Where the line containing "green hexagon: (72, 78) -> (72, 93), moved" appears in the entries below, begin there and output every line through the last, exactly, minus the pictures.

----

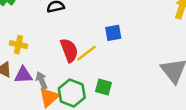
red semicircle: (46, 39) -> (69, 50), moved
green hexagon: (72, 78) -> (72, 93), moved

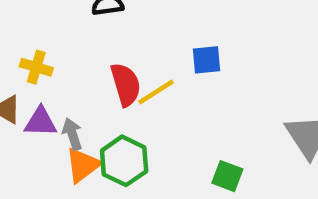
green square: (104, 87) -> (227, 176), moved

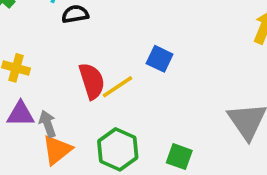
blue square: (206, 60) -> (160, 59), turned 32
green hexagon: (124, 161) -> (118, 149), moved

----

Exercise answer:
green hexagon: (72, 78) -> (72, 93), moved

green square: (104, 87) -> (227, 176), moved

blue square: (206, 60) -> (160, 59), turned 32
green hexagon: (124, 161) -> (118, 149), moved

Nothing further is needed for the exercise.